━━━ RECORDS SUPPLIED

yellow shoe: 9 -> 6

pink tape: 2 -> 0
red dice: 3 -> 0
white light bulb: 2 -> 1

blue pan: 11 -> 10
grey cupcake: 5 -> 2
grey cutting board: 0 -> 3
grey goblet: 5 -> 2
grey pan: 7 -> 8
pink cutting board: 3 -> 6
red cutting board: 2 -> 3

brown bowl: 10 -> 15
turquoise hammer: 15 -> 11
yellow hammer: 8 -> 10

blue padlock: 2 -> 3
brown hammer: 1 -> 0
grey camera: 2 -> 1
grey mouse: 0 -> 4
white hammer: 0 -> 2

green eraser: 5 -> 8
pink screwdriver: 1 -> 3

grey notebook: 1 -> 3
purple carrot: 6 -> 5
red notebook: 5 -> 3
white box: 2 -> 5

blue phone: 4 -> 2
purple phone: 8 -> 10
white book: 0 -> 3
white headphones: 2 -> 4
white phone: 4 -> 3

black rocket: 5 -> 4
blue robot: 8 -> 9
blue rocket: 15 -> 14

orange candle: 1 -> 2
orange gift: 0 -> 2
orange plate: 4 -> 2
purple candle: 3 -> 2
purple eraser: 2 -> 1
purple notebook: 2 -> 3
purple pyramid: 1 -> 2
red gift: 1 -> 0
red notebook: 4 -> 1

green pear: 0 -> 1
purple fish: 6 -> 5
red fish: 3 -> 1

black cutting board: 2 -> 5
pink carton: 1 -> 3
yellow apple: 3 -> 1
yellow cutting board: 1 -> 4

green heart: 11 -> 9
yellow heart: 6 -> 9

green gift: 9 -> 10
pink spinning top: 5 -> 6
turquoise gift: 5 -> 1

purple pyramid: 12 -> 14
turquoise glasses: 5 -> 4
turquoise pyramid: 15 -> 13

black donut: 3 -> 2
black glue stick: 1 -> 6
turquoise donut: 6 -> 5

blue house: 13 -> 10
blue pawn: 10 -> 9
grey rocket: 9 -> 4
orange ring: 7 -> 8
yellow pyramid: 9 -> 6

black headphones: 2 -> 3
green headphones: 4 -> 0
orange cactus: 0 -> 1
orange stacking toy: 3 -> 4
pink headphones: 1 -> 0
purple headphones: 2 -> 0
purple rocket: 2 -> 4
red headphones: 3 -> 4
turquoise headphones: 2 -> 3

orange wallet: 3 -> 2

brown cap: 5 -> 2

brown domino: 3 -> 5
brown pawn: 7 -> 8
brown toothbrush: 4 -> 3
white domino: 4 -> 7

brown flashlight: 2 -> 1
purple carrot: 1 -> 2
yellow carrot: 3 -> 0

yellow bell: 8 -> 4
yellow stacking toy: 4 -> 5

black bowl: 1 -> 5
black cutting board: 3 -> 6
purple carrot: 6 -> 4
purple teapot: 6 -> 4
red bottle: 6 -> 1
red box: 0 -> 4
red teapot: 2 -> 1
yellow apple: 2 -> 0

━━━━━━

*EXERCISE REQUIREMENTS*. How many lines in the listing above include the word "white"? Respond with the number and nothing else.

*TASK OUTPUT*. 7